Action item:
Each line of the data below holding the word "plus" must be copied.

Dataset records:
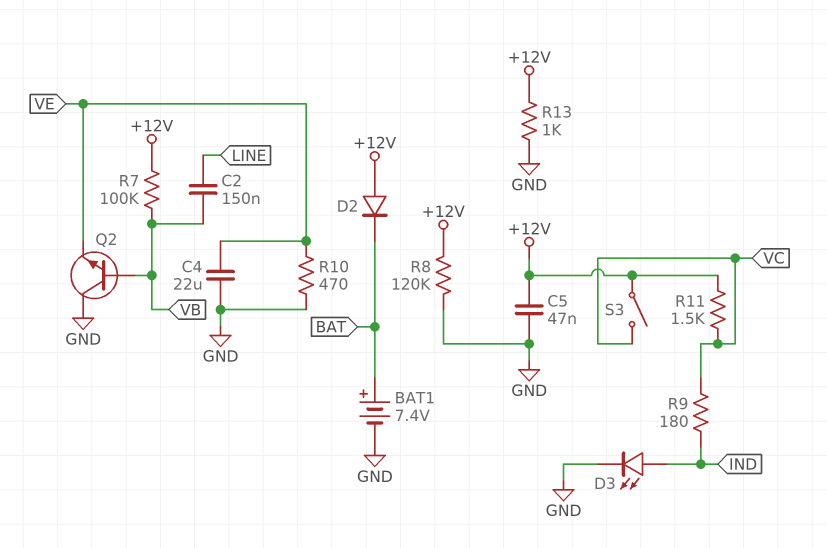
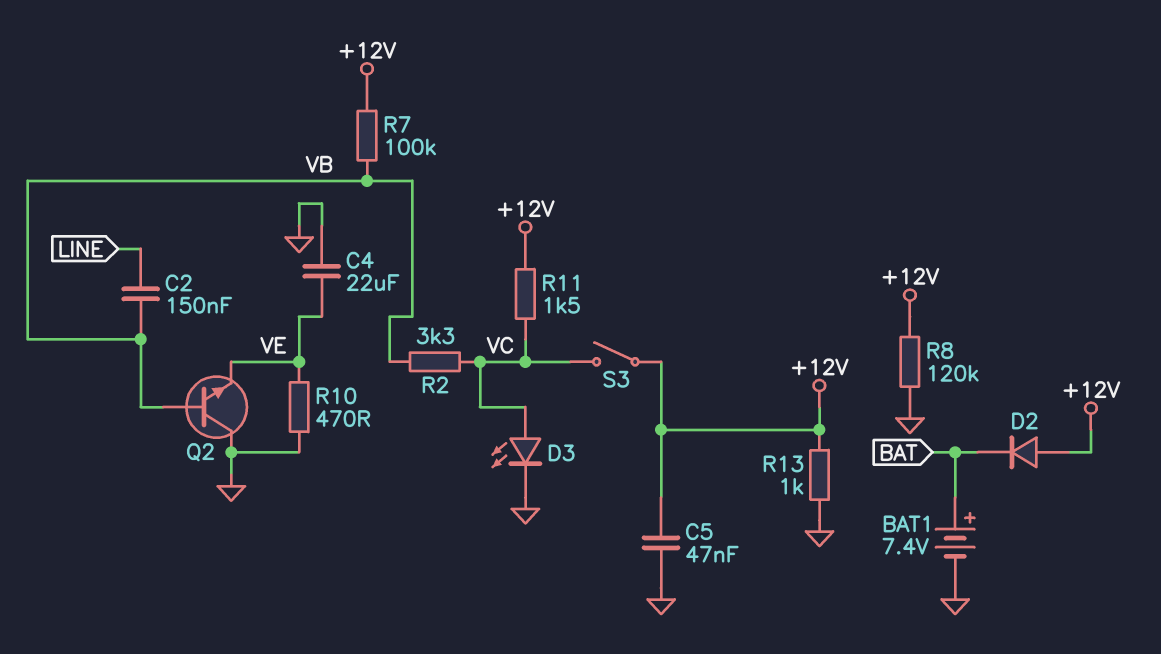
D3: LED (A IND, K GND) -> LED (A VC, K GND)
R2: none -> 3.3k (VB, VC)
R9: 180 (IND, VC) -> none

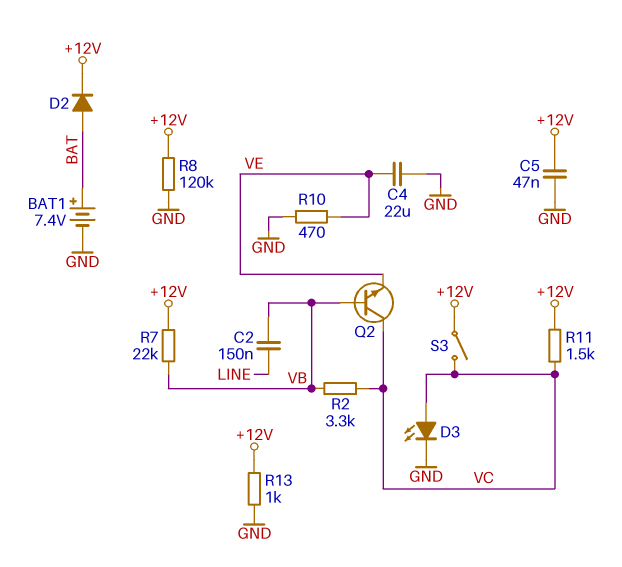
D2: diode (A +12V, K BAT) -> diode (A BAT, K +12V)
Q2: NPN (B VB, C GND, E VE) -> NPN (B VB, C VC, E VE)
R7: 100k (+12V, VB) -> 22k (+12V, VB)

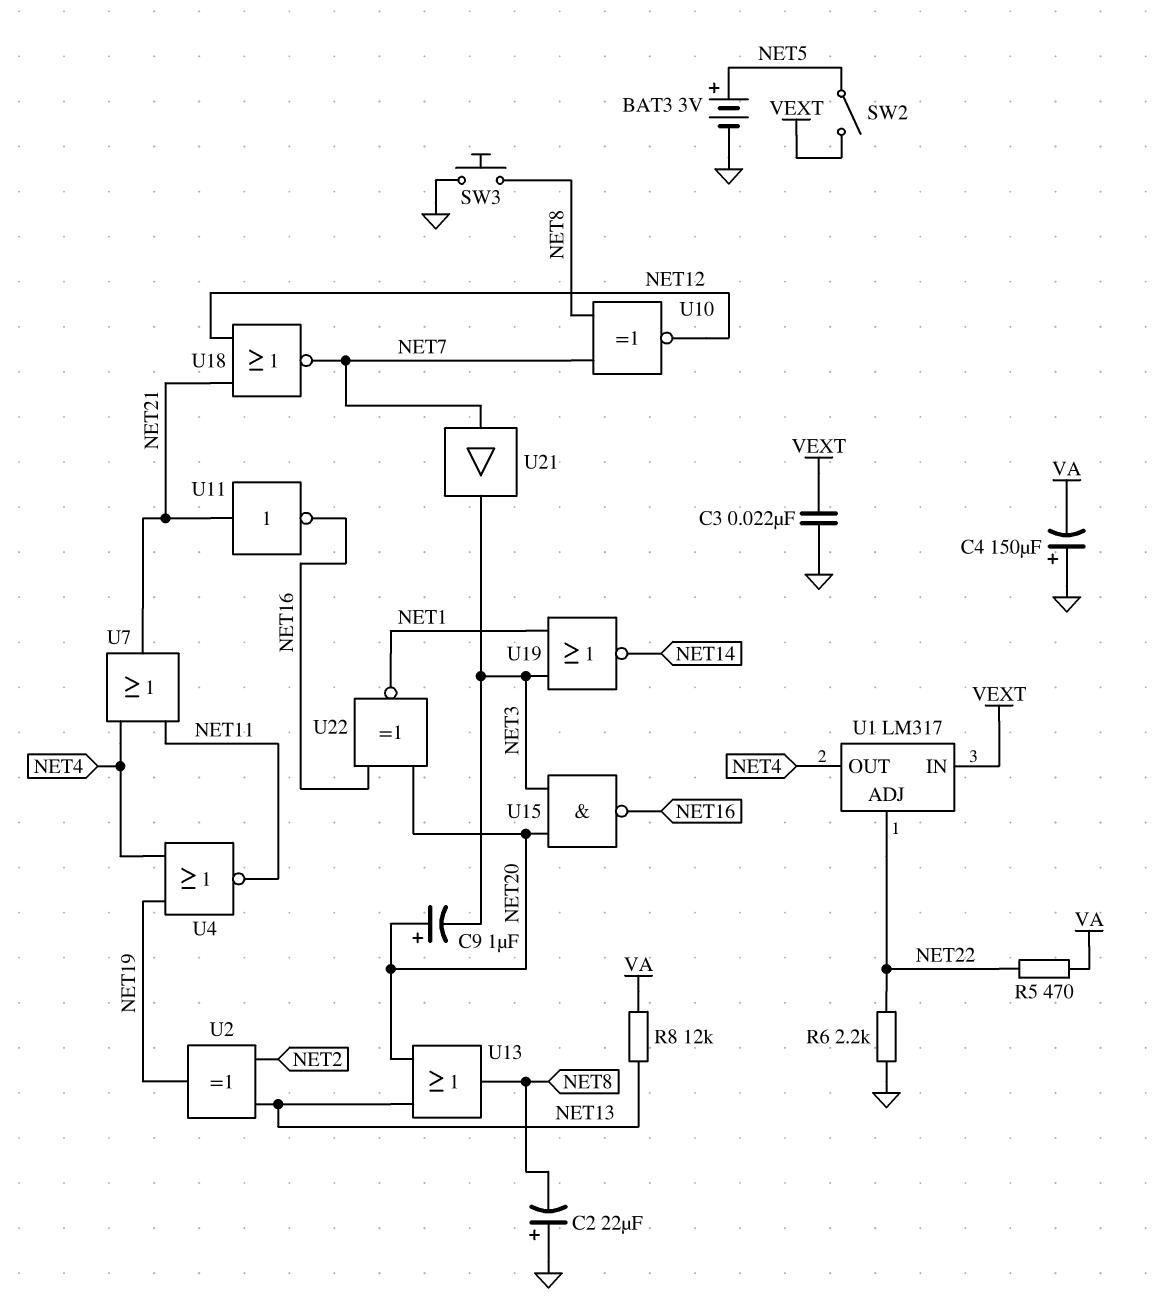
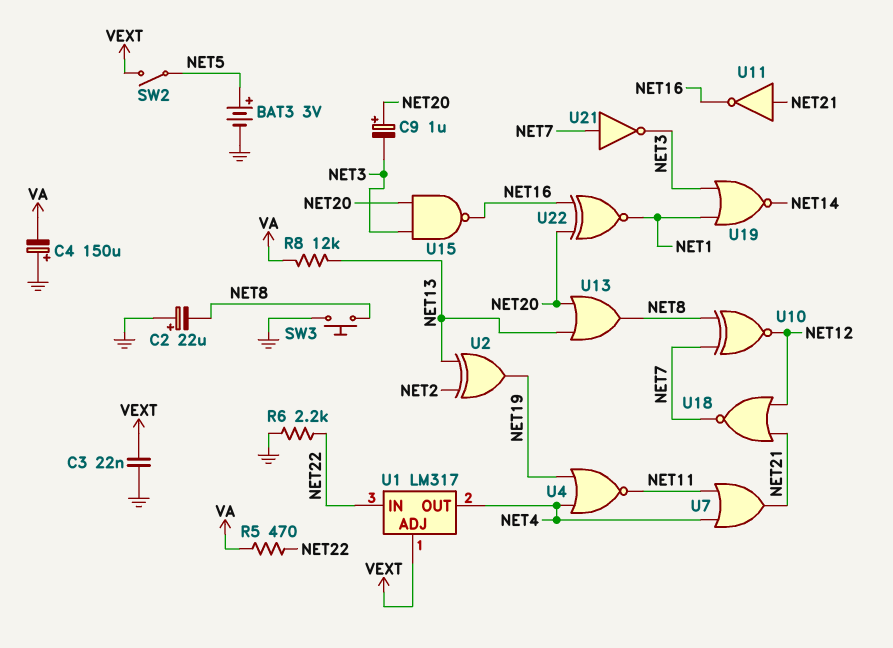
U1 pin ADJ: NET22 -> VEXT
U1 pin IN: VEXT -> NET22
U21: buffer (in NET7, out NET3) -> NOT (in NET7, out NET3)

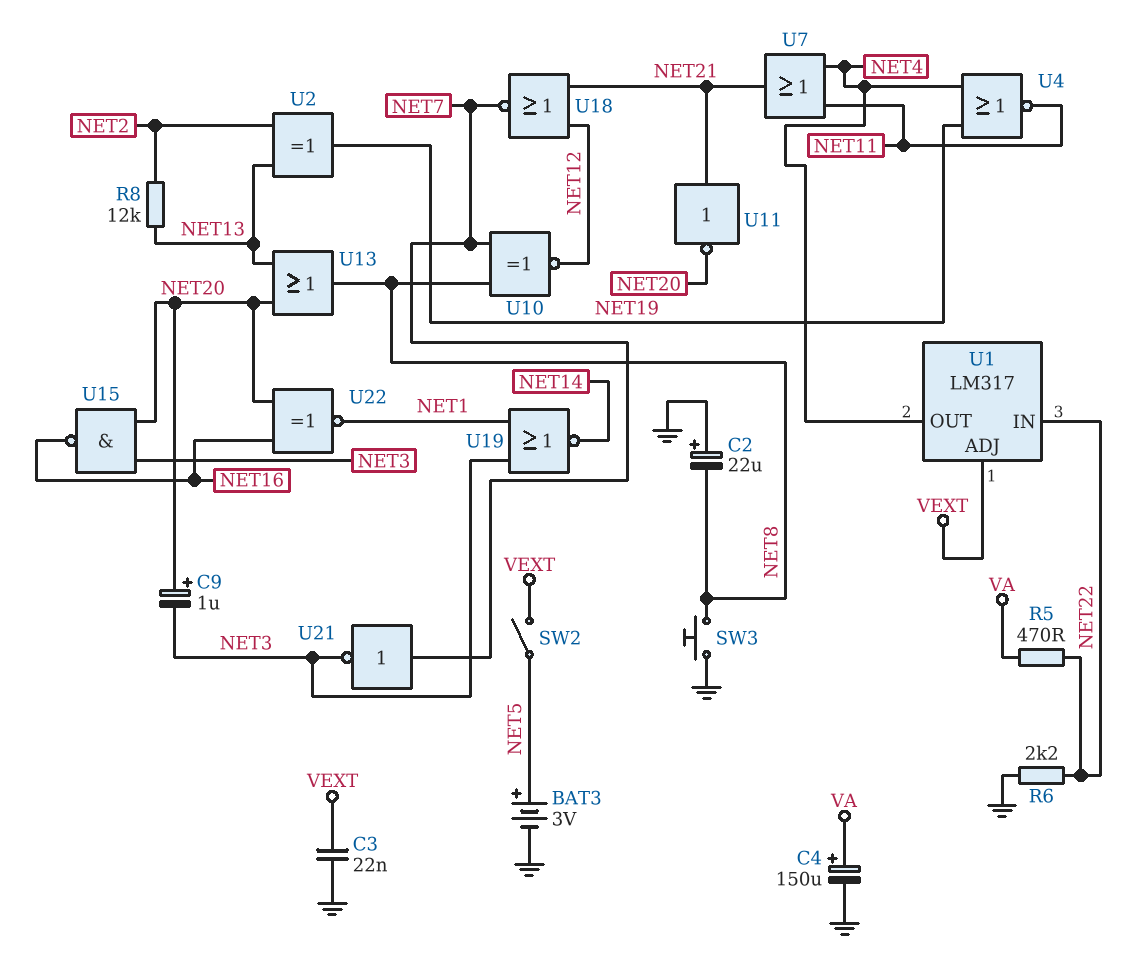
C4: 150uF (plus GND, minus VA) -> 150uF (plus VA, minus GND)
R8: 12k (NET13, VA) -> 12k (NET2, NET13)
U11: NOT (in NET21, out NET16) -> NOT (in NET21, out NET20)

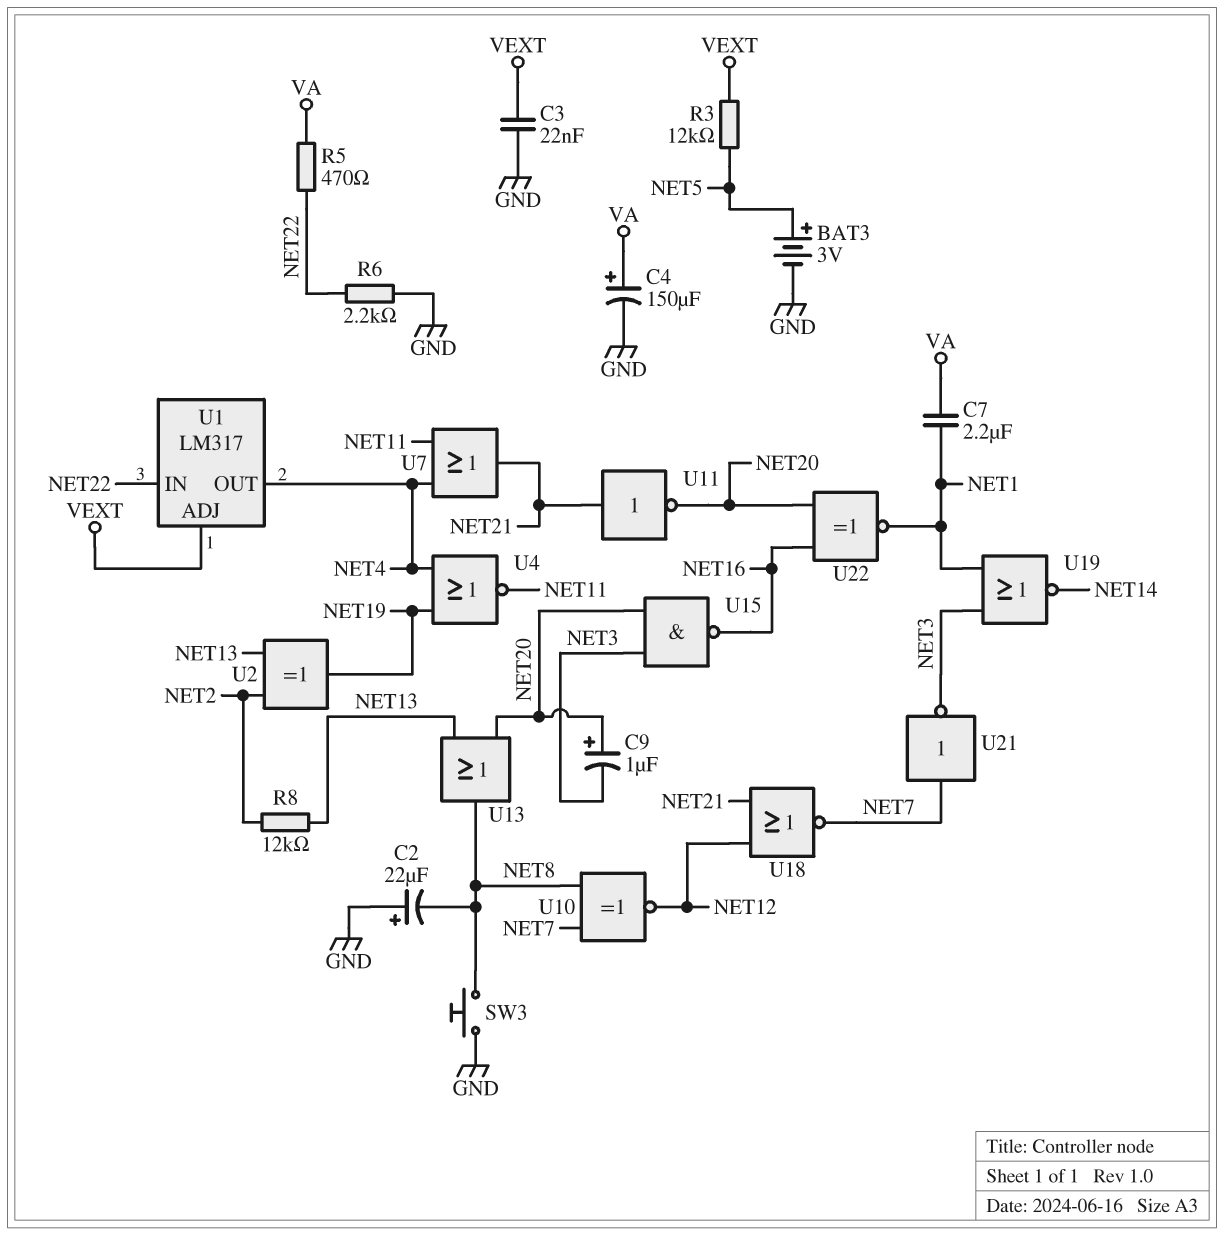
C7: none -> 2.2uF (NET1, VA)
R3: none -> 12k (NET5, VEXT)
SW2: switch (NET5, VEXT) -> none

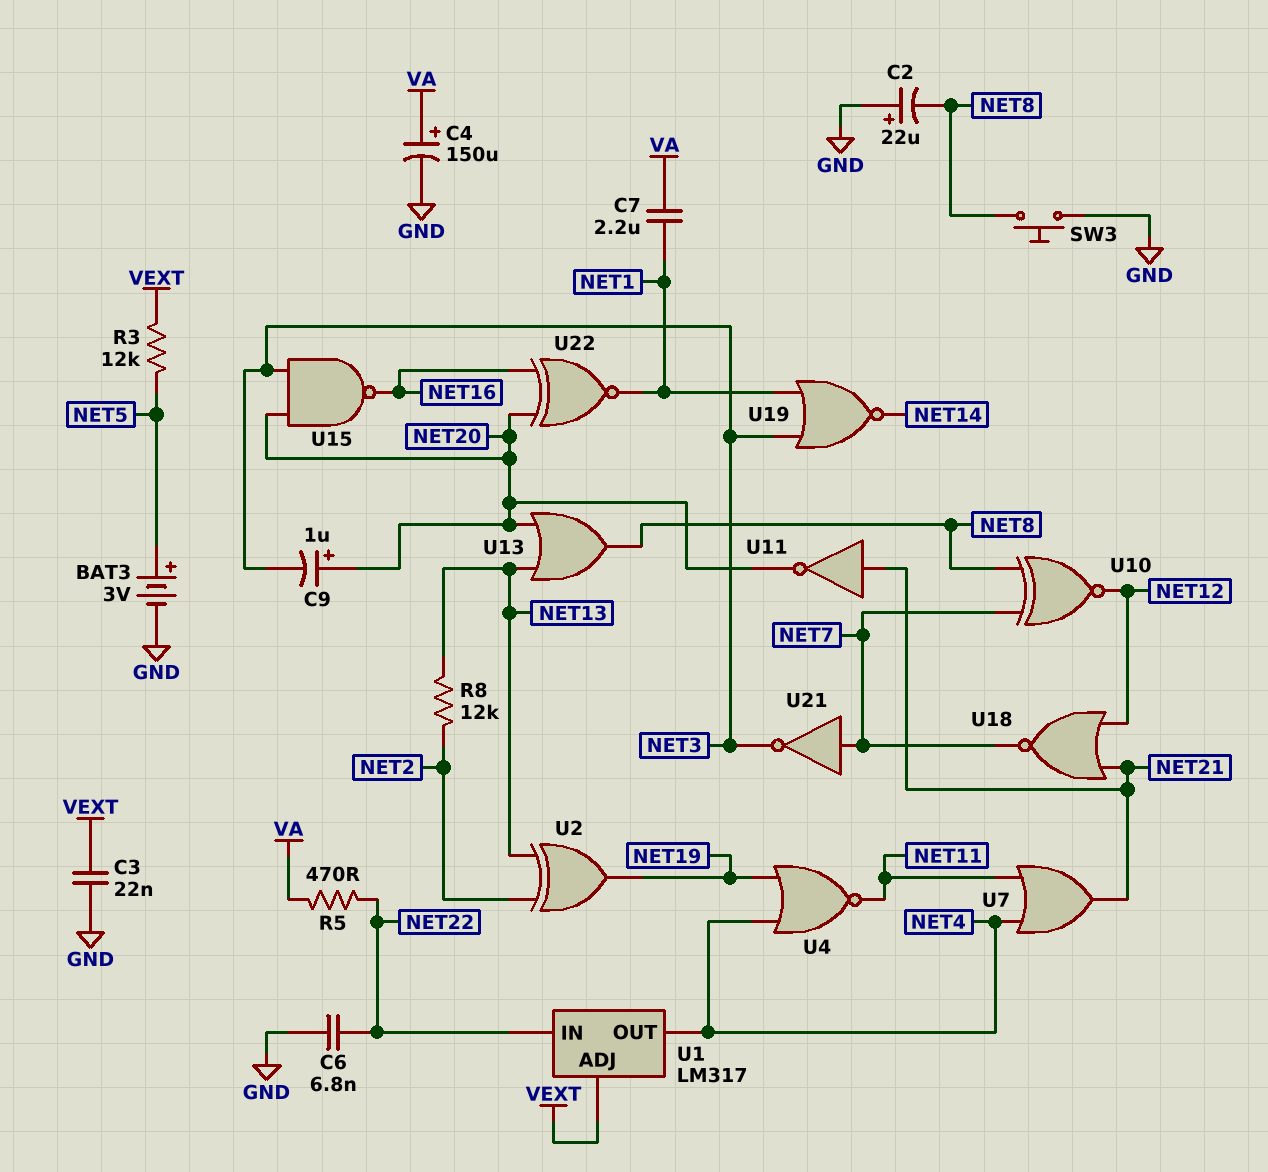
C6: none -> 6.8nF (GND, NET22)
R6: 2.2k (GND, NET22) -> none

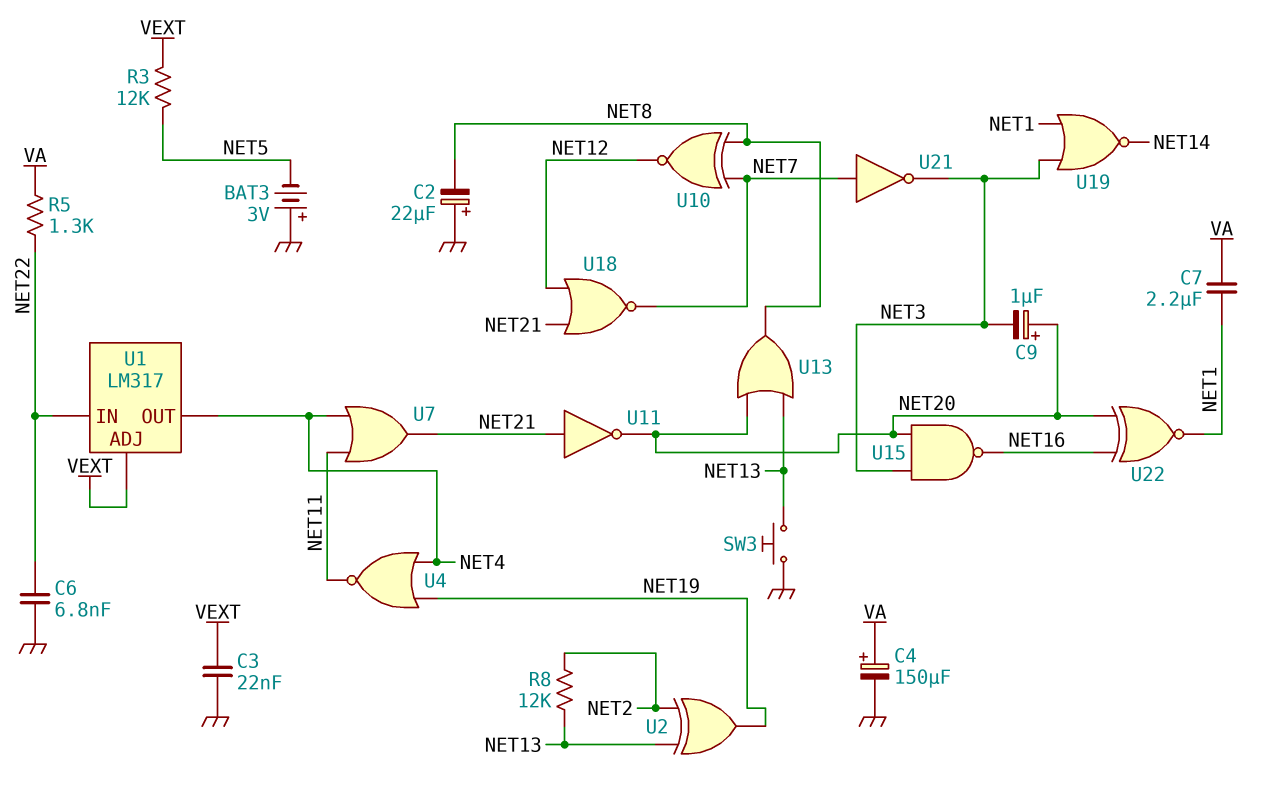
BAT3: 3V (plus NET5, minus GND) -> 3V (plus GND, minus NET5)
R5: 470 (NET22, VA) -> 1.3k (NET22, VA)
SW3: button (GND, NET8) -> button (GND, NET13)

Response to this exercise:
C4: 150uF (plus GND, minus VA) -> 150uF (plus VA, minus GND)
BAT3: 3V (plus NET5, minus GND) -> 3V (plus GND, minus NET5)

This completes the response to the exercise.